▶ WORK REQUIRED: Rewrite all of the records below, replacing "wooden mirror at center" with "wooden mirror in the middle" and keeping everything else the same. Leave the pictures out.

** start **

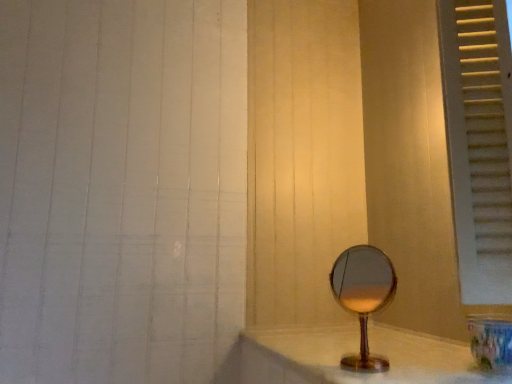
You are a GUI agent. You are given a task and a screenshot of the screen. Output one action in this format:
    pyautogui.click(x=<x>, y=<y>)
    Task: Click on the translucent glass mirror at lower right
    The width and height of the screenshot is (512, 384).
    Given the screenshot: What is the action you would take?
    pyautogui.click(x=352, y=352)

Considering the sizes of objects translucent glass mirror at lower right and white painted wood window frame at right in the image provided, who is bigger, translucent glass mirror at lower right or white painted wood window frame at right?

With larger size is white painted wood window frame at right.

Considering the sizes of objects translucent glass mirror at lower right and white painted wood window frame at right in the image provided, who is taller, translucent glass mirror at lower right or white painted wood window frame at right?

Result: With more height is white painted wood window frame at right.

Is translucent glass mirror at lower right far away from white painted wood window frame at right?

Actually, translucent glass mirror at lower right and white painted wood window frame at right are a little close together.

Is white painted wood window frame at right touching wooden mirror at center?

No, white painted wood window frame at right is not in contact with wooden mirror at center.

Which of these two, white painted wood window frame at right or wooden mirror at center, is thinner?

With smaller width is wooden mirror at center.

Does white painted wood window frame at right have a greater height compared to wooden mirror at center?

Indeed, white painted wood window frame at right has a greater height compared to wooden mirror at center.

Is white painted wood window frame at right facing towards wooden mirror at center?

No, white painted wood window frame at right is not aimed at wooden mirror at center.

Which is closer, [344,257] or [433,367]?

The point [433,367] is closer.

From the picture: Is translucent glass mirror at lower right completely or partially inside wooden mirror at center?

Actually, translucent glass mirror at lower right is outside wooden mirror at center.

Is wooden mirror at center facing away from translucent glass mirror at lower right?

That's right, wooden mirror at center is facing away from translucent glass mirror at lower right.

From the image's perspective, which is below, wooden mirror at center or translucent glass mirror at lower right?

translucent glass mirror at lower right appears lower in the image.

From their relative heights in the image, would you say wooden mirror at center is taller or shorter than white painted wood window frame at right?

Considering their sizes, wooden mirror at center has less height than white painted wood window frame at right.

Is wooden mirror at center situated inside white painted wood window frame at right or outside?

wooden mirror at center is located beyond the bounds of white painted wood window frame at right.

Considering the positions of objects wooden mirror at center and white painted wood window frame at right in the image provided, who is in front, wooden mirror at center or white painted wood window frame at right?

Positioned in front is white painted wood window frame at right.

Which object is closer to the camera taking this photo, translucent glass mirror at lower right or wooden mirror at center?

translucent glass mirror at lower right is in front.

Is translucent glass mirror at lower right facing towards wooden mirror at center?

No, translucent glass mirror at lower right is not oriented towards wooden mirror at center.

Which is closer to the camera, (314,381) or (360,362)?

The point (314,381) is closer to the camera.

From a real-world perspective, is white painted wood window frame at right on top of translucent glass mirror at lower right?

Indeed, from a real-world perspective, white painted wood window frame at right stands above translucent glass mirror at lower right.

Considering the sizes of objects white painted wood window frame at right and translucent glass mirror at lower right in the image provided, who is bigger, white painted wood window frame at right or translucent glass mirror at lower right?

white painted wood window frame at right.

In the image, is white painted wood window frame at right positioned in front of or behind translucent glass mirror at lower right?

Clearly, white painted wood window frame at right is in front of translucent glass mirror at lower right.

Could you tell me if white painted wood window frame at right is facing translucent glass mirror at lower right?

No, white painted wood window frame at right is not turned towards translucent glass mirror at lower right.

This screenshot has height=384, width=512. I want to click on counter top below the white painted wood window frame at right (from a real-world perspective), so click(x=352, y=352).

Find the location of `window frame above the wooden mirror at center (from a real-world perspective)`. window frame above the wooden mirror at center (from a real-world perspective) is located at coordinates (479, 143).

Looking at the image, which one is located further to white painted wood window frame at right, translucent glass mirror at lower right or wooden mirror at center?

The object further to white painted wood window frame at right is translucent glass mirror at lower right.

Based on their spatial positions, is translucent glass mirror at lower right or white painted wood window frame at right further from wooden mirror at center?

white painted wood window frame at right lies further to wooden mirror at center than the other object.

Based on their spatial positions, is wooden mirror at center or translucent glass mirror at lower right closer to white painted wood window frame at right?

The object closer to white painted wood window frame at right is wooden mirror at center.

Consider the image. Considering their positions, is wooden mirror at center positioned closer to translucent glass mirror at lower right than white painted wood window frame at right?

The object closer to translucent glass mirror at lower right is wooden mirror at center.

From the image, which object appears to be nearer to wooden mirror at center, white painted wood window frame at right or translucent glass mirror at lower right?

translucent glass mirror at lower right.

Considering their positions, is white painted wood window frame at right positioned further to translucent glass mirror at lower right than wooden mirror at center?

Among the two, white painted wood window frame at right is located further to translucent glass mirror at lower right.

You are a GUI agent. You are given a task and a screenshot of the screen. Output one action in this format:
    pyautogui.click(x=<x>, y=<y>)
    Task: Click on the mirror between white painted wood window frame at right and translucent glass mirror at lower right vertically
    This screenshot has height=384, width=512.
    Given the screenshot: What is the action you would take?
    point(362,297)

** end **

▶ TASK ANSWER:
You are a GUI agent. You are given a task and a screenshot of the screen. Output one action in this format:
    pyautogui.click(x=<x>, y=<y>)
    Task: Click on the translucent glass mirror at lower right
    The width and height of the screenshot is (512, 384).
    Given the screenshot: What is the action you would take?
    pyautogui.click(x=352, y=352)

Considering the sizes of objects translucent glass mirror at lower right and white painted wood window frame at right in the image provided, who is bigger, translucent glass mirror at lower right or white painted wood window frame at right?

With larger size is white painted wood window frame at right.

Considering the sizes of objects translucent glass mirror at lower right and white painted wood window frame at right in the image provided, who is taller, translucent glass mirror at lower right or white painted wood window frame at right?

Result: With more height is white painted wood window frame at right.

Is translucent glass mirror at lower right far away from white painted wood window frame at right?

Actually, translucent glass mirror at lower right and white painted wood window frame at right are a little close together.

Is white painted wood window frame at right touching wooden mirror in the middle?

No, white painted wood window frame at right is not in contact with wooden mirror in the middle.

Which of these two, white painted wood window frame at right or wooden mirror in the middle, is thinner?

With smaller width is wooden mirror in the middle.

Does white painted wood window frame at right have a greater height compared to wooden mirror in the middle?

Indeed, white painted wood window frame at right has a greater height compared to wooden mirror in the middle.

Is white painted wood window frame at right facing towards wooden mirror in the middle?

No, white painted wood window frame at right is not aimed at wooden mirror in the middle.

Which is closer, [344,257] or [433,367]?

The point [433,367] is closer.

From the picture: Is translucent glass mirror at lower right completely or partially inside wooden mirror in the middle?

Actually, translucent glass mirror at lower right is outside wooden mirror in the middle.

Is wooden mirror in the middle facing away from translucent glass mirror at lower right?

That's right, wooden mirror in the middle is facing away from translucent glass mirror at lower right.

From the image's perspective, which is below, wooden mirror in the middle or translucent glass mirror at lower right?

translucent glass mirror at lower right appears lower in the image.

From their relative heights in the image, would you say wooden mirror in the middle is taller or shorter than white painted wood window frame at right?

Considering their sizes, wooden mirror in the middle has less height than white painted wood window frame at right.

Is wooden mirror in the middle situated inside white painted wood window frame at right or outside?

wooden mirror in the middle is located beyond the bounds of white painted wood window frame at right.

Considering the positions of objects wooden mirror in the middle and white painted wood window frame at right in the image provided, who is in front, wooden mirror in the middle or white painted wood window frame at right?

Positioned in front is white painted wood window frame at right.

Which object is closer to the camera taking this photo, translucent glass mirror at lower right or wooden mirror in the middle?

translucent glass mirror at lower right is in front.

Is translucent glass mirror at lower right facing towards wooden mirror in the middle?

No, translucent glass mirror at lower right is not oriented towards wooden mirror in the middle.

Which is closer to the camera, (314,381) or (360,362)?

The point (314,381) is closer to the camera.

From a real-world perspective, is white painted wood window frame at right on top of translucent glass mirror at lower right?

Indeed, from a real-world perspective, white painted wood window frame at right stands above translucent glass mirror at lower right.

Considering the sizes of objects white painted wood window frame at right and translucent glass mirror at lower right in the image provided, who is bigger, white painted wood window frame at right or translucent glass mirror at lower right?

white painted wood window frame at right.

In the image, is white painted wood window frame at right positioned in front of or behind translucent glass mirror at lower right?

Clearly, white painted wood window frame at right is in front of translucent glass mirror at lower right.

Could you tell me if white painted wood window frame at right is facing translucent glass mirror at lower right?

No, white painted wood window frame at right is not turned towards translucent glass mirror at lower right.

This screenshot has height=384, width=512. I want to click on counter top below the white painted wood window frame at right (from a real-world perspective), so click(x=352, y=352).

Find the location of `window frame above the wooden mirror in the middle (from a real-world perspective)`. window frame above the wooden mirror in the middle (from a real-world perspective) is located at coordinates (479, 143).

Looking at the image, which one is located further to white painted wood window frame at right, translucent glass mirror at lower right or wooden mirror in the middle?

The object further to white painted wood window frame at right is translucent glass mirror at lower right.

Based on their spatial positions, is translucent glass mirror at lower right or white painted wood window frame at right further from wooden mirror in the middle?

white painted wood window frame at right lies further to wooden mirror in the middle than the other object.

Based on their spatial positions, is wooden mirror in the middle or translucent glass mirror at lower right closer to white painted wood window frame at right?

The object closer to white painted wood window frame at right is wooden mirror in the middle.

Consider the image. Considering their positions, is wooden mirror in the middle positioned closer to translucent glass mirror at lower right than white painted wood window frame at right?

The object closer to translucent glass mirror at lower right is wooden mirror in the middle.

From the image, which object appears to be nearer to wooden mirror in the middle, white painted wood window frame at right or translucent glass mirror at lower right?

translucent glass mirror at lower right.

Considering their positions, is white painted wood window frame at right positioned further to translucent glass mirror at lower right than wooden mirror in the middle?

Among the two, white painted wood window frame at right is located further to translucent glass mirror at lower right.

You are a GUI agent. You are given a task and a screenshot of the screen. Output one action in this format:
    pyautogui.click(x=<x>, y=<y>)
    Task: Click on the mirror between white painted wood window frame at right and translucent glass mirror at lower right vertically
    This screenshot has height=384, width=512.
    Given the screenshot: What is the action you would take?
    point(362,297)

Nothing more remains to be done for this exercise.